• [Exercise goal] Reproduce the entries shown below only from the line with "J2 pin 2: GND -> W9" down to the line with "RV202: 50k (DGND, SPK, wiper", keeping both end lines and copying each one exactly.

• [Input data]
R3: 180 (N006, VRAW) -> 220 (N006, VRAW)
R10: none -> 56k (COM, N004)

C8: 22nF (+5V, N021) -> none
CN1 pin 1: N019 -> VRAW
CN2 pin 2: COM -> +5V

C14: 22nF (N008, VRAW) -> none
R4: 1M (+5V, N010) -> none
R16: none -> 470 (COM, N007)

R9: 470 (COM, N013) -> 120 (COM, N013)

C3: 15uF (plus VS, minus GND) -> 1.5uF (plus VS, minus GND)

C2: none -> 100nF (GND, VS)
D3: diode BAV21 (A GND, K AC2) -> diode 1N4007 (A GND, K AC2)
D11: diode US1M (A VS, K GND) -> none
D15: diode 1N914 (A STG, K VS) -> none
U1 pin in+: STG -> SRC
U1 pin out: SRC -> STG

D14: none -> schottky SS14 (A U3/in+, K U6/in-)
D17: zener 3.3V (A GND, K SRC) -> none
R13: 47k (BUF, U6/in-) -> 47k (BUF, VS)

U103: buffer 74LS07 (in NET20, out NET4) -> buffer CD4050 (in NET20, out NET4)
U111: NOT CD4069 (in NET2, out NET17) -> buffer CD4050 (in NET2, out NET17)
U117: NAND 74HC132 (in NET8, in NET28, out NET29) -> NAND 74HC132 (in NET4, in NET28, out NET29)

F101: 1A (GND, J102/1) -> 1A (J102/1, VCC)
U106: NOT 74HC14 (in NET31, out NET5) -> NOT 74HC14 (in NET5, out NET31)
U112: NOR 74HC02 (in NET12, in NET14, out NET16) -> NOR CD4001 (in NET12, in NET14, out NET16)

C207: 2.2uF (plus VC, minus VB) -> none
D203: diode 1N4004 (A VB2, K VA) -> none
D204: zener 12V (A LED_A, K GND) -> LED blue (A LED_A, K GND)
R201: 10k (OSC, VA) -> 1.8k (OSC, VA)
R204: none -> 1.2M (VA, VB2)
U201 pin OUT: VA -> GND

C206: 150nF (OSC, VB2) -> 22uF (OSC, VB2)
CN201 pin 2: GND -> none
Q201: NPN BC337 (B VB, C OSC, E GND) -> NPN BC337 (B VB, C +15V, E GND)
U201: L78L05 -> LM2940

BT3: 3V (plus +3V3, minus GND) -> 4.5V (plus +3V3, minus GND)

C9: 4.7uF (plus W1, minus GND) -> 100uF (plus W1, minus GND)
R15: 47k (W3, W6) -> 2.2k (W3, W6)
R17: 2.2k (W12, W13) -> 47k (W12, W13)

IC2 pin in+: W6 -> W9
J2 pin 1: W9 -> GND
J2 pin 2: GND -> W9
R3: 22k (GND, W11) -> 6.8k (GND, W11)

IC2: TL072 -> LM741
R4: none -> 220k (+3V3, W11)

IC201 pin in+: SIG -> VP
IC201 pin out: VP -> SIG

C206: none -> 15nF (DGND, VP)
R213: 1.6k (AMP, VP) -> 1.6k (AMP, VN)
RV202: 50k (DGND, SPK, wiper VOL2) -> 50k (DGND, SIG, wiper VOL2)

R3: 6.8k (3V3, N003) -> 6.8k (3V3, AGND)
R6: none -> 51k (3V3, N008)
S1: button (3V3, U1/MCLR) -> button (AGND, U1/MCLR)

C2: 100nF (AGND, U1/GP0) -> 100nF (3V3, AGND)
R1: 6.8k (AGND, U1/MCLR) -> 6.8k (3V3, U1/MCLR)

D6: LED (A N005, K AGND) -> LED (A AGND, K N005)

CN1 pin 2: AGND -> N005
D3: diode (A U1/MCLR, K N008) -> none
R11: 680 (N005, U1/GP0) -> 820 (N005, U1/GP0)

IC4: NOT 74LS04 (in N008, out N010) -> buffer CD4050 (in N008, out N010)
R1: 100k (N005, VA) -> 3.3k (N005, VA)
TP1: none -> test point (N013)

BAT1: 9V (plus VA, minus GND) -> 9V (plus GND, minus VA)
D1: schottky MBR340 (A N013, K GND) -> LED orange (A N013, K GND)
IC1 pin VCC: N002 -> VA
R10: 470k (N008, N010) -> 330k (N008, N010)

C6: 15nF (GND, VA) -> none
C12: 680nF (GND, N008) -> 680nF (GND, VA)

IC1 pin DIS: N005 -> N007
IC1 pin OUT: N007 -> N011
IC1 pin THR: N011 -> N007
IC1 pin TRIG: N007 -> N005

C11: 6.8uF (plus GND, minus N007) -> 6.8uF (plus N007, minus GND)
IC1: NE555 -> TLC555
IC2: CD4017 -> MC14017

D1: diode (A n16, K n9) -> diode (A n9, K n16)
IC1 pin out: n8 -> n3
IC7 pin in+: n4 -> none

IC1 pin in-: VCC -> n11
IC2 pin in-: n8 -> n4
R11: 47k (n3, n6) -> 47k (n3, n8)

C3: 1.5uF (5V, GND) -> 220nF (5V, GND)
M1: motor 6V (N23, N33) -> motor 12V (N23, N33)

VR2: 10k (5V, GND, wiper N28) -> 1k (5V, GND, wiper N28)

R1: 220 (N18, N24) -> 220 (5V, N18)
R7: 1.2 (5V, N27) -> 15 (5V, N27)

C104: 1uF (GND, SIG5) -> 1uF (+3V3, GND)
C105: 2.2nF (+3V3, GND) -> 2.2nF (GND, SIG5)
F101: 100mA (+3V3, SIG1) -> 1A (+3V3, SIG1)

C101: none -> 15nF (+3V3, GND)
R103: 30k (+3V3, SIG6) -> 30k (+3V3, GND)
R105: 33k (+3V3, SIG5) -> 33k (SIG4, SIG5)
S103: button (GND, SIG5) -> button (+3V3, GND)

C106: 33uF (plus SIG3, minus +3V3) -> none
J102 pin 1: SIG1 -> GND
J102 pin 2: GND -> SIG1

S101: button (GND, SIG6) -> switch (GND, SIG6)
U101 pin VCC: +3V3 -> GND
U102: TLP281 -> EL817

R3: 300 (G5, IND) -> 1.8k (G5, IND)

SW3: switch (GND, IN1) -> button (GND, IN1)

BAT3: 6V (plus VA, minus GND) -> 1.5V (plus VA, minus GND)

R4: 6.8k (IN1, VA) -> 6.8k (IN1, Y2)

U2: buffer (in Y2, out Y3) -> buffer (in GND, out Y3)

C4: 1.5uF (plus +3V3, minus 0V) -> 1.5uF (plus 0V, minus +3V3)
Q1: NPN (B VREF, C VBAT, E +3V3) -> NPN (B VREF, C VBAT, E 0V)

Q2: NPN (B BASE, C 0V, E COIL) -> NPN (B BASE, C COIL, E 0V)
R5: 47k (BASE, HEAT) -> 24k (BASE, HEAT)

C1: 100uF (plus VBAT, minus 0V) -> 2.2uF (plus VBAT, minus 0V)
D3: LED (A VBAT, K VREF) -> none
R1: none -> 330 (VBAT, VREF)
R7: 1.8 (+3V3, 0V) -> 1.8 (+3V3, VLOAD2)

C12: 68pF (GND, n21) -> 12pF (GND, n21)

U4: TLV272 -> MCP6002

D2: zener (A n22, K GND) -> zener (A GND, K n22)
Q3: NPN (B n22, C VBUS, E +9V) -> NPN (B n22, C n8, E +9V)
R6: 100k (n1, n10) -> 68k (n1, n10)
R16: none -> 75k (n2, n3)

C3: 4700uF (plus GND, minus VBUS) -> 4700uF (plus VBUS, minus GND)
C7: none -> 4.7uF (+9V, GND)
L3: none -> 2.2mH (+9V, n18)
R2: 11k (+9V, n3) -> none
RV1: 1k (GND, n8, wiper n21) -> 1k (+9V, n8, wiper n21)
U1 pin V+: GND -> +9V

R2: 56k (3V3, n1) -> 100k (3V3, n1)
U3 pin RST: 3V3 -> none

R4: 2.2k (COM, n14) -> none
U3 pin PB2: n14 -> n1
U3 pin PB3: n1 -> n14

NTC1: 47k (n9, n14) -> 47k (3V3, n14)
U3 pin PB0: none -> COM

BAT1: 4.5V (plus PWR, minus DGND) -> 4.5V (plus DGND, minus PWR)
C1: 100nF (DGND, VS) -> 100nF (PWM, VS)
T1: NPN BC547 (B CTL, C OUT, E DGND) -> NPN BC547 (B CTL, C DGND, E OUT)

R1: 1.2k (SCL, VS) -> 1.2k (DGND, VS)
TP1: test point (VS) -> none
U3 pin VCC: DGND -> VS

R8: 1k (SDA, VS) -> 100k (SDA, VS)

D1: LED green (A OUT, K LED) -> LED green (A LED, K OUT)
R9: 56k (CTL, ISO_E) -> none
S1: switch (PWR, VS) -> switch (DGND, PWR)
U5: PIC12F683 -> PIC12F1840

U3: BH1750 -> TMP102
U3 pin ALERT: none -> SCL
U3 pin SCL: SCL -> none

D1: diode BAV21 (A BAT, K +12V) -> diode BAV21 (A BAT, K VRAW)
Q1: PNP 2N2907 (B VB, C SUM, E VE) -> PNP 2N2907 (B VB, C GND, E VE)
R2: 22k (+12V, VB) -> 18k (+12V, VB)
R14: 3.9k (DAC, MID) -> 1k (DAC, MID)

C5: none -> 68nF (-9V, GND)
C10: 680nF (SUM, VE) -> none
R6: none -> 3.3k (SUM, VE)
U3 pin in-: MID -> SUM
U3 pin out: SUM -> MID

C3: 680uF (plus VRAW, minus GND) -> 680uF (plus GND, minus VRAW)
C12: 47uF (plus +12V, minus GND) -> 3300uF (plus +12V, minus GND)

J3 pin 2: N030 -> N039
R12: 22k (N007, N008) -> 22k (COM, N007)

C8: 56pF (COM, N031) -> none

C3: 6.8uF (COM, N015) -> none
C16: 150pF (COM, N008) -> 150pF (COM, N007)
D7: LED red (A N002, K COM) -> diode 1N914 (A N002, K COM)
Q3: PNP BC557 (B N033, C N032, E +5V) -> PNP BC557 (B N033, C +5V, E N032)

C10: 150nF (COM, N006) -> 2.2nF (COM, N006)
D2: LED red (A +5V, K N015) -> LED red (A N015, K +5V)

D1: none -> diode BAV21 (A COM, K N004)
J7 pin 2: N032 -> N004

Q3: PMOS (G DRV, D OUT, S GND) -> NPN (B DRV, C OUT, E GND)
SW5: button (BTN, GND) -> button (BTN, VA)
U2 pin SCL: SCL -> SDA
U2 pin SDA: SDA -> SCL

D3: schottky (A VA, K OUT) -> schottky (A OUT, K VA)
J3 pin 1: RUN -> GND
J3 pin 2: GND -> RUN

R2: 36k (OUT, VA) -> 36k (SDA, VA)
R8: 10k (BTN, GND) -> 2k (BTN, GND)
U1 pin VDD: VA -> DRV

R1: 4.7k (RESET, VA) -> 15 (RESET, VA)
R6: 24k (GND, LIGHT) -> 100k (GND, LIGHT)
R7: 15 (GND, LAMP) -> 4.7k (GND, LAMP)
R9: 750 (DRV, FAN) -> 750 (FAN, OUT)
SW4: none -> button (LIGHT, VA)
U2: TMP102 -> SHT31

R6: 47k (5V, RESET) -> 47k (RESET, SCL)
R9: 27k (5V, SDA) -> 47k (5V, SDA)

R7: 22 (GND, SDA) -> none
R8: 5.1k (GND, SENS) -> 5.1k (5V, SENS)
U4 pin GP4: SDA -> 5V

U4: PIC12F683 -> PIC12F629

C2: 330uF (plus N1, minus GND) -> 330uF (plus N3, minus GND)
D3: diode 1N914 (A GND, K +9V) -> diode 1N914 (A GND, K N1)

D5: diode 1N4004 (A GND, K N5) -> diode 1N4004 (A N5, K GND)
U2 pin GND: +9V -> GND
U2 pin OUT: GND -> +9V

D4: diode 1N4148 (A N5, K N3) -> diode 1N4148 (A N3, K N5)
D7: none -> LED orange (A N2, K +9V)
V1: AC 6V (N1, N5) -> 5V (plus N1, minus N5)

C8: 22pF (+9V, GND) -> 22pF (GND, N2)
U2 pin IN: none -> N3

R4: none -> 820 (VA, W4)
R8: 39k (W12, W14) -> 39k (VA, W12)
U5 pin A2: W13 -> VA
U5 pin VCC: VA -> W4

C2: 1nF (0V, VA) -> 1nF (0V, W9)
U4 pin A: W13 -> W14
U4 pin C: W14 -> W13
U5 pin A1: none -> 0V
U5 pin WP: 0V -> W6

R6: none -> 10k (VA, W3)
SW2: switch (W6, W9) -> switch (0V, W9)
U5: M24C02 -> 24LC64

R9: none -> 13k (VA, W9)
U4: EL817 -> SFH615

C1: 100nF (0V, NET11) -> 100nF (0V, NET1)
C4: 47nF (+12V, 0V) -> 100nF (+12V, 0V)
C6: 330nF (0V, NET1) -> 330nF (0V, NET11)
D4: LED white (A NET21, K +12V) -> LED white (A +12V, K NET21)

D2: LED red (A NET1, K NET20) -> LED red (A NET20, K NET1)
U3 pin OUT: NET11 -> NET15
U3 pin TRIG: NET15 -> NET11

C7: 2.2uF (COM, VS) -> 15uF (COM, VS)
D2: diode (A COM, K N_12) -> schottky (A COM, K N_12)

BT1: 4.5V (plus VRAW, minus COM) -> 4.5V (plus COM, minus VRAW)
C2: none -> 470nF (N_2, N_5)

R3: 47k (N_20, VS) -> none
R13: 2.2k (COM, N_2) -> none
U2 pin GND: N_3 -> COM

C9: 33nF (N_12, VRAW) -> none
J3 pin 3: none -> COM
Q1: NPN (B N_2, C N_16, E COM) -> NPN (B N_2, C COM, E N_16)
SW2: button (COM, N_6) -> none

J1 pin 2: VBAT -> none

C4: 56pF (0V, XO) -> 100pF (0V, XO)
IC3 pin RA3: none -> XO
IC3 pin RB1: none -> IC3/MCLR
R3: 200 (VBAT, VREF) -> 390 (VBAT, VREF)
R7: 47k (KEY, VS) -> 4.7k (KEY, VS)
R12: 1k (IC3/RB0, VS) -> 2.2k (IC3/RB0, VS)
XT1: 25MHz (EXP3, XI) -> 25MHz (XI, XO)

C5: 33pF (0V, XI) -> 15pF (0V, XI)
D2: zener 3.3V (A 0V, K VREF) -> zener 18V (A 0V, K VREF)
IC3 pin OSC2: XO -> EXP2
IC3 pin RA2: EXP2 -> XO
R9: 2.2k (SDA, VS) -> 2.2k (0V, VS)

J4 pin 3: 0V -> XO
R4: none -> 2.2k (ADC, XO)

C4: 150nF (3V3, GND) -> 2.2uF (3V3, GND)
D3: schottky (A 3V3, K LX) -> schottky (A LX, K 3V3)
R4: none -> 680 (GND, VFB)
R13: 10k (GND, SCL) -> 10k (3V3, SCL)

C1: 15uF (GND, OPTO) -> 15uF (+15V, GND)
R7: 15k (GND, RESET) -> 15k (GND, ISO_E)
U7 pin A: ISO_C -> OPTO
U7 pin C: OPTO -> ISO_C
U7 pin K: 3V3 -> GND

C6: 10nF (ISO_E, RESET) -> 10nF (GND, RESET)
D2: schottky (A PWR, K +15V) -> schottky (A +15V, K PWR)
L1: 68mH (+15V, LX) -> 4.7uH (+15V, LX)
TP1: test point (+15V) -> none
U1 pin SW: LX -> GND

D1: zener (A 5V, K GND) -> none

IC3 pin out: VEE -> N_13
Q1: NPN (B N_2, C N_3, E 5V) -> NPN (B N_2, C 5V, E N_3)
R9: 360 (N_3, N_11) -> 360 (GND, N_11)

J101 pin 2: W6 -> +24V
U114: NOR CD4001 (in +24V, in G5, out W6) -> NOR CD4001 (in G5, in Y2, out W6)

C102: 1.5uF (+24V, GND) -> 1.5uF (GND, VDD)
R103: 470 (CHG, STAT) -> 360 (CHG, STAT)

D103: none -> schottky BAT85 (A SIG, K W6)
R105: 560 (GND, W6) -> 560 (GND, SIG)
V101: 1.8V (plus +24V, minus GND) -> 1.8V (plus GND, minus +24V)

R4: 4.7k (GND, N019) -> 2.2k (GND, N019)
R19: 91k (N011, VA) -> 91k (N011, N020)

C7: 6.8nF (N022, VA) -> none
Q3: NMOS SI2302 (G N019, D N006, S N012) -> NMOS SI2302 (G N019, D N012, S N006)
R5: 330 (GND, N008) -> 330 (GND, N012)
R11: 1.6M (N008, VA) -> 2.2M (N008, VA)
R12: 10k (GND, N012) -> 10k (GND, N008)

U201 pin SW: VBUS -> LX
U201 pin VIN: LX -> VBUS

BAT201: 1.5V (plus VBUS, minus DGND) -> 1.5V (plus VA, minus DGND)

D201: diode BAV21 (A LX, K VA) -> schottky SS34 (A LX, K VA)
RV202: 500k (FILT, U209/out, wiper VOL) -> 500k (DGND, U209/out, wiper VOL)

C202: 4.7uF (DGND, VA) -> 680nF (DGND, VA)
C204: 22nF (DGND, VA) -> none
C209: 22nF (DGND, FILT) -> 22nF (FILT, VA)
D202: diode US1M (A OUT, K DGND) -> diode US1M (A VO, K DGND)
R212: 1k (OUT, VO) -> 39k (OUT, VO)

• [Task output]
J2 pin 2: GND -> W9
R3: 22k (GND, W11) -> 6.8k (GND, W11)

IC2: TL072 -> LM741
R4: none -> 220k (+3V3, W11)

IC201 pin in+: SIG -> VP
IC201 pin out: VP -> SIG

C206: none -> 15nF (DGND, VP)
R213: 1.6k (AMP, VP) -> 1.6k (AMP, VN)
RV202: 50k (DGND, SPK, wiper VOL2) -> 50k (DGND, SIG, wiper VOL2)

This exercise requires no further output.